:: Task instructions ::
For each line below that contains the word "boiler", return that line.
# # #
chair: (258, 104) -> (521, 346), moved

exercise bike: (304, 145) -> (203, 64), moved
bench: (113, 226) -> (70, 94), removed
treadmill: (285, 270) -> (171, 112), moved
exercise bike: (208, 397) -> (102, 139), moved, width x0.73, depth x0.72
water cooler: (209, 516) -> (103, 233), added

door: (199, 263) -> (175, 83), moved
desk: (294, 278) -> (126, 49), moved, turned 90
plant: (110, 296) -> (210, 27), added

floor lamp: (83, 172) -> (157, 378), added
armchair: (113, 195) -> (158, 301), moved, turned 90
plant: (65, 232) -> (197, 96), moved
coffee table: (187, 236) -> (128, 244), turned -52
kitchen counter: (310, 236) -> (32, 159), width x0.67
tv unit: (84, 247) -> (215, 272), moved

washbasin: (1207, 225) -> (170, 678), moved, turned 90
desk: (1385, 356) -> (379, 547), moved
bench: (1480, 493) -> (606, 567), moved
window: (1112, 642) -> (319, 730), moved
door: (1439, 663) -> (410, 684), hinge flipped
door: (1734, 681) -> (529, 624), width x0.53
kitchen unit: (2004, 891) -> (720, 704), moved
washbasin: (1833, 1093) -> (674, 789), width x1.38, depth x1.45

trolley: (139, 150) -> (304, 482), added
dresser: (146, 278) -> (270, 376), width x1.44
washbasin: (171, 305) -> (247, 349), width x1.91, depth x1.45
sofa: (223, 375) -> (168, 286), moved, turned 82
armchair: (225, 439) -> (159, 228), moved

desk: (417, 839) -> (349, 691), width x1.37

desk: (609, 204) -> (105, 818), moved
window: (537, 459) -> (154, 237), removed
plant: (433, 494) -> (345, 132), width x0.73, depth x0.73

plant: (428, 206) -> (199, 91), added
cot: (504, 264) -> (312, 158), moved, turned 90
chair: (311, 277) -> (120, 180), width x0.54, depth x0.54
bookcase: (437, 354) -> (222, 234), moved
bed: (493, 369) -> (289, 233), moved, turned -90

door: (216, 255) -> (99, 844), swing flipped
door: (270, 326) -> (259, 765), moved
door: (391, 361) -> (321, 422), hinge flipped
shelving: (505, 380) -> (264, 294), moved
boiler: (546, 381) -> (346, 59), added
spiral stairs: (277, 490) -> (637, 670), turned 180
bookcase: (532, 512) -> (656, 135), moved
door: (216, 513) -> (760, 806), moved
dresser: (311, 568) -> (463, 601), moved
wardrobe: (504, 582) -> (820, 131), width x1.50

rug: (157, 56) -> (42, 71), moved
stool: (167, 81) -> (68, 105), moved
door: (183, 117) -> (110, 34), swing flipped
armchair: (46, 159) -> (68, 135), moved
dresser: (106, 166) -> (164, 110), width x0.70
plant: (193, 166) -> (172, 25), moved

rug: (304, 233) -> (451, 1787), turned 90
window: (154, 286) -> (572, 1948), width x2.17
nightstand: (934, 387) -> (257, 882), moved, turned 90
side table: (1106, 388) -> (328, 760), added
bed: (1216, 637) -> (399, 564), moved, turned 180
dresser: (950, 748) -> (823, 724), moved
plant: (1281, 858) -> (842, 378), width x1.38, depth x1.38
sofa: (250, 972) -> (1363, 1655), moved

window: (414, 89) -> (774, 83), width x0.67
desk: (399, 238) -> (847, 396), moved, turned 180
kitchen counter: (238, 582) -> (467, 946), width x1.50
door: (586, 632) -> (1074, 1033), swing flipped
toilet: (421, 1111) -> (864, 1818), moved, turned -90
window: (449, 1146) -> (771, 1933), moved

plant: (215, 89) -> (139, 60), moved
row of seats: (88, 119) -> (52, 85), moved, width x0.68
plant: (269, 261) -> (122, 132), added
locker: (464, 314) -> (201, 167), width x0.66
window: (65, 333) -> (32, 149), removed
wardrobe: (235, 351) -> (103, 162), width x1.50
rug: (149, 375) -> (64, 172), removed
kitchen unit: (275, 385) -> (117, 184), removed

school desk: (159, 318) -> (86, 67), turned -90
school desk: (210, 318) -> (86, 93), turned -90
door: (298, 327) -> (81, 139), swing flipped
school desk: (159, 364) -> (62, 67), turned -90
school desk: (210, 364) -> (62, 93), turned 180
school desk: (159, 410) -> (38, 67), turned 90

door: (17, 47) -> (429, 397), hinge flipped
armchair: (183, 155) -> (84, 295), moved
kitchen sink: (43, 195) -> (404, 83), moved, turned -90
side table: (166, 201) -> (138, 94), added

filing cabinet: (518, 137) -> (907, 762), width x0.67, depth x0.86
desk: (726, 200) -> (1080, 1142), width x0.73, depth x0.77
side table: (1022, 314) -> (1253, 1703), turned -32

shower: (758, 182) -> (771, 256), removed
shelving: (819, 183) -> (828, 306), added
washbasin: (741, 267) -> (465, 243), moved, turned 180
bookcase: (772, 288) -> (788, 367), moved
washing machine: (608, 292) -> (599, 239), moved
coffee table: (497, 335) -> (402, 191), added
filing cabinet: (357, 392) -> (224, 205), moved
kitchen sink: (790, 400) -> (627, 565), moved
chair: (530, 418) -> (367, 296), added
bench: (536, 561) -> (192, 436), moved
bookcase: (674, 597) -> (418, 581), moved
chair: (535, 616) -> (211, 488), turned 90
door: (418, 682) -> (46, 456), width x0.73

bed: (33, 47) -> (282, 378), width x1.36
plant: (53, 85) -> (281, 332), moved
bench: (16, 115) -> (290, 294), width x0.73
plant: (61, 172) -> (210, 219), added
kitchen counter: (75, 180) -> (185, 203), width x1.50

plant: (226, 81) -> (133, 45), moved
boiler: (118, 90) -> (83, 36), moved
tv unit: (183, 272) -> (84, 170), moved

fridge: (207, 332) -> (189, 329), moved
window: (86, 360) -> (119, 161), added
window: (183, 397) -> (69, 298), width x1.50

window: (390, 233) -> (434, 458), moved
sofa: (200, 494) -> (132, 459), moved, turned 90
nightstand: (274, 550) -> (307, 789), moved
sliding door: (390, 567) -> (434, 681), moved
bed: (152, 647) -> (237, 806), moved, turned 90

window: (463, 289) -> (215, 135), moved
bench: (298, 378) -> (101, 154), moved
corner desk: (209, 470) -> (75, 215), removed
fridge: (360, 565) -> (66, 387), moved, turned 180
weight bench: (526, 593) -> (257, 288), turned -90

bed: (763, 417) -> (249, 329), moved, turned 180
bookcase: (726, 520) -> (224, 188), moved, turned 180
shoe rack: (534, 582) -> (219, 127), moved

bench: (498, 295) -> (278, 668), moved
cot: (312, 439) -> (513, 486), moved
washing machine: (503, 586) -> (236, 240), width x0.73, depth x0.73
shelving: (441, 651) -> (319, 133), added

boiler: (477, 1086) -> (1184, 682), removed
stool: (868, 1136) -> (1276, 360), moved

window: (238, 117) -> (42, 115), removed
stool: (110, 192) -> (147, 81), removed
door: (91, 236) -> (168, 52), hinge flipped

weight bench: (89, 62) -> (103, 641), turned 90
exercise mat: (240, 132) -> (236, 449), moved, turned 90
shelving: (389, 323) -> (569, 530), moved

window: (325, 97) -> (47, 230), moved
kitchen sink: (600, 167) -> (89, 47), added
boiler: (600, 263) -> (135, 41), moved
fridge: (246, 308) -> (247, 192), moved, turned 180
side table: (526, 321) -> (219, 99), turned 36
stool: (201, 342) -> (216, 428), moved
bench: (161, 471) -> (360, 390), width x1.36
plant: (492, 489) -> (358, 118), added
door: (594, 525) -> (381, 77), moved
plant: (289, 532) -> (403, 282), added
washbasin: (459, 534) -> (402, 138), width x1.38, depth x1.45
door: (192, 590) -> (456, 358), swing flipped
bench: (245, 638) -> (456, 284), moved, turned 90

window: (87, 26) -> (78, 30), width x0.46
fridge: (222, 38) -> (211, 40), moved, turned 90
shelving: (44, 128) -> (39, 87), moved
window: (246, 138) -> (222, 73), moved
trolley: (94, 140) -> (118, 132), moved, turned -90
# # #
:: Output for this exercise ::
boiler: (546, 381) -> (346, 59), added
boiler: (118, 90) -> (83, 36), moved
boiler: (477, 1086) -> (1184, 682), removed
boiler: (600, 263) -> (135, 41), moved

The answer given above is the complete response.